* [Task instructions]: An exact transcript is needed of the material below, beginning at the line that contains "(332, 519) = (297, 628): purple" and continuing through its last line; nothing else should appear.

--- Excerpted records Enclosed Below ---

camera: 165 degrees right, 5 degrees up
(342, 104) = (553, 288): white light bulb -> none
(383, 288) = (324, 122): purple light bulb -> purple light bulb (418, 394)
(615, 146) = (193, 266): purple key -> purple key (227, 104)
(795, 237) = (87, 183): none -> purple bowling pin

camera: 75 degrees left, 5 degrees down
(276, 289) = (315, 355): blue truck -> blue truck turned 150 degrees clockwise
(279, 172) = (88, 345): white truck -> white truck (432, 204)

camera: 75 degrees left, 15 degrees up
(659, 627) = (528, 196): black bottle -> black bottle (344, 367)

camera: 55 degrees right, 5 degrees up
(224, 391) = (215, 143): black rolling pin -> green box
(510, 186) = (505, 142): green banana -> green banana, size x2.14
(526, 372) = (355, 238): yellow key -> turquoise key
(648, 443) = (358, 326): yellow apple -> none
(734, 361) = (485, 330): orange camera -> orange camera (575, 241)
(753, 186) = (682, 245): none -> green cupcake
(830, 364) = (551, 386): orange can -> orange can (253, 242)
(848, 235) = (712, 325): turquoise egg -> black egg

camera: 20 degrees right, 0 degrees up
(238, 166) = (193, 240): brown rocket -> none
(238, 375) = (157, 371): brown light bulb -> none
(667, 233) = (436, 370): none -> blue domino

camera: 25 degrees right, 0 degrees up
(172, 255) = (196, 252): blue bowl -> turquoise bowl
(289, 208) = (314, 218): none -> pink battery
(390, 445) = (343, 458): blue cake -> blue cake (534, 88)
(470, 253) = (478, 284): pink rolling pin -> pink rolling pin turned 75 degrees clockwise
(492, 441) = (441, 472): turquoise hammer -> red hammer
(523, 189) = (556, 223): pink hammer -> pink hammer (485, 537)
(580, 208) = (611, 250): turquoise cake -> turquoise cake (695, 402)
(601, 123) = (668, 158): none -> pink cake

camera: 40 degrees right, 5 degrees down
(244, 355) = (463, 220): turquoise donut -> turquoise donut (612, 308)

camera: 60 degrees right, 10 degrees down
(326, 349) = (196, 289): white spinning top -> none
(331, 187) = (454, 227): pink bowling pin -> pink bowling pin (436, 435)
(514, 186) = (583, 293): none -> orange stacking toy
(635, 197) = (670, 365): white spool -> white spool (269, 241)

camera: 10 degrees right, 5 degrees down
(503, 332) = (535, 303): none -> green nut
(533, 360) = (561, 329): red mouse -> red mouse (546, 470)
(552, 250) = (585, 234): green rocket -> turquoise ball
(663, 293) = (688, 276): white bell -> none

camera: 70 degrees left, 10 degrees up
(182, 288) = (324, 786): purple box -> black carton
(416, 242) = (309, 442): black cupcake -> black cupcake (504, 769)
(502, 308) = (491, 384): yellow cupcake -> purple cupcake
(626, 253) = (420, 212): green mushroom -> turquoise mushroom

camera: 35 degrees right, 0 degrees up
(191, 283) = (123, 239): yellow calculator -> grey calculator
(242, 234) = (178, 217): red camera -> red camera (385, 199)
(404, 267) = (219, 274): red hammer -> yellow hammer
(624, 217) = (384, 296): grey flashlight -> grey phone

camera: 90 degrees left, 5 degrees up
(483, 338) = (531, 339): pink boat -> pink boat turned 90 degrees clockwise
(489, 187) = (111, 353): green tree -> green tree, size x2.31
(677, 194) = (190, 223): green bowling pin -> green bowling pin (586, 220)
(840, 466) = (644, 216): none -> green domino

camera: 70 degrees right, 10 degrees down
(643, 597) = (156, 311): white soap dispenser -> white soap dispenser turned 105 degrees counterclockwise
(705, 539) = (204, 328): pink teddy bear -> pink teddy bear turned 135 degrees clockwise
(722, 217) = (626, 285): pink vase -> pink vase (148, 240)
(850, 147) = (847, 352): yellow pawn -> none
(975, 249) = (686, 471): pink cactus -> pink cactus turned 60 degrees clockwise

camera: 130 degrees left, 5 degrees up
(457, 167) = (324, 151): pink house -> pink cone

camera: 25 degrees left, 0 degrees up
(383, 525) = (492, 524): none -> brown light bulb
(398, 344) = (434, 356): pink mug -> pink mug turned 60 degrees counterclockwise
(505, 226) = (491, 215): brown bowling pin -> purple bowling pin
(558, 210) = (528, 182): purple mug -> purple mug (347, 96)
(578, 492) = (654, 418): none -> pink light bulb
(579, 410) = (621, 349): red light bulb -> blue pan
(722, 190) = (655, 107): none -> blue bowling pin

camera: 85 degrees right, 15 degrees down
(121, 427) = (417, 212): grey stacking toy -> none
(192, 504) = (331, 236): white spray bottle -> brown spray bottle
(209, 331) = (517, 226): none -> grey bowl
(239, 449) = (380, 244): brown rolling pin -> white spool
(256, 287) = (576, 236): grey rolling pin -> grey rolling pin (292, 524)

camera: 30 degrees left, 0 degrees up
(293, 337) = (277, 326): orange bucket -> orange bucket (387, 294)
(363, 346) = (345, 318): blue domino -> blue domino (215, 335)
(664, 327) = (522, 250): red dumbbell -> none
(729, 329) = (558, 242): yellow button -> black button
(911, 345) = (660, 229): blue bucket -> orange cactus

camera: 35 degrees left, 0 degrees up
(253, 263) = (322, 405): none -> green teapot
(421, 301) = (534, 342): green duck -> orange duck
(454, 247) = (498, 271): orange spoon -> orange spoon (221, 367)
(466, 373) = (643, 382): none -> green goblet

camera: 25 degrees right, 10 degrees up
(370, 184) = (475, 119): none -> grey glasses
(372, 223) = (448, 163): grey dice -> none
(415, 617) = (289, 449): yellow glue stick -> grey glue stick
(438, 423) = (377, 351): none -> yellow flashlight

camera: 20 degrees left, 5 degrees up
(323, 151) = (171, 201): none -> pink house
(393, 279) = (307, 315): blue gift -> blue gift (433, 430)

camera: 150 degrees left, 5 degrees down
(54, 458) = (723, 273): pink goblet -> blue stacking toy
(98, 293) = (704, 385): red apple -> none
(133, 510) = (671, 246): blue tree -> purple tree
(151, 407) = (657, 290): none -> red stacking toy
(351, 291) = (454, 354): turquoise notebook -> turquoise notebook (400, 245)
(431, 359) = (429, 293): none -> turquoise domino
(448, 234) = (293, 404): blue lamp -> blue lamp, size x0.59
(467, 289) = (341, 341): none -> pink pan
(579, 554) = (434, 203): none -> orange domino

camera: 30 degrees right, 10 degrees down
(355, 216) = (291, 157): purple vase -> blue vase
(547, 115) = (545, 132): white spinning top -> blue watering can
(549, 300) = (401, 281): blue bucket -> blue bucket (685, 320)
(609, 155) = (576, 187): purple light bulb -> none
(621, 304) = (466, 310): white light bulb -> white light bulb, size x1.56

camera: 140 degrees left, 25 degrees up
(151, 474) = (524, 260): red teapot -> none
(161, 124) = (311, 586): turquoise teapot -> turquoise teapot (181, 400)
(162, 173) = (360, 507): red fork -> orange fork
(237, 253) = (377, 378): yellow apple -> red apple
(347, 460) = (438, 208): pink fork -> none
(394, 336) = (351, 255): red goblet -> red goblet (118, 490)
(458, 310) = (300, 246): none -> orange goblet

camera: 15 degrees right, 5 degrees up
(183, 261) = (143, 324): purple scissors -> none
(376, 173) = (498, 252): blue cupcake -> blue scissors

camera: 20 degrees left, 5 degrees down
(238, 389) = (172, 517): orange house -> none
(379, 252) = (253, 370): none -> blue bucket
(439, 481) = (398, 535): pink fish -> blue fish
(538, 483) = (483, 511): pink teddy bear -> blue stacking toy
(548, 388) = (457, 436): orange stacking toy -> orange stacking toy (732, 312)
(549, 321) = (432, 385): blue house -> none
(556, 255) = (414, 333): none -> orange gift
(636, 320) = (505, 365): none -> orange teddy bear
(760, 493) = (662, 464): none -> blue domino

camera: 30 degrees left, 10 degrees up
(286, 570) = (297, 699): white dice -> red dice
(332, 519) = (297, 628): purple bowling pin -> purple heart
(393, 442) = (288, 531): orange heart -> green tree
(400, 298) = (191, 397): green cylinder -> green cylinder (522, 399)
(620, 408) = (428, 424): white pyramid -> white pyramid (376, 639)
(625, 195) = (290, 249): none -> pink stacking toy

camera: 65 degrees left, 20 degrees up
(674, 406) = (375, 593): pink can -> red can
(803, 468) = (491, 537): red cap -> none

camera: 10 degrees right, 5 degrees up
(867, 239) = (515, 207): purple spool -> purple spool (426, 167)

--- End of Enclosed Excerpted records ---

* [Answer section]:
(332, 519) = (297, 628): purple bowling pin -> purple heart
(393, 442) = (288, 531): orange heart -> green tree
(400, 298) = (191, 397): green cylinder -> green cylinder (522, 399)
(620, 408) = (428, 424): white pyramid -> white pyramid (376, 639)
(625, 195) = (290, 249): none -> pink stacking toy

camera: 65 degrees left, 20 degrees up
(674, 406) = (375, 593): pink can -> red can
(803, 468) = (491, 537): red cap -> none

camera: 10 degrees right, 5 degrees up
(867, 239) = (515, 207): purple spool -> purple spool (426, 167)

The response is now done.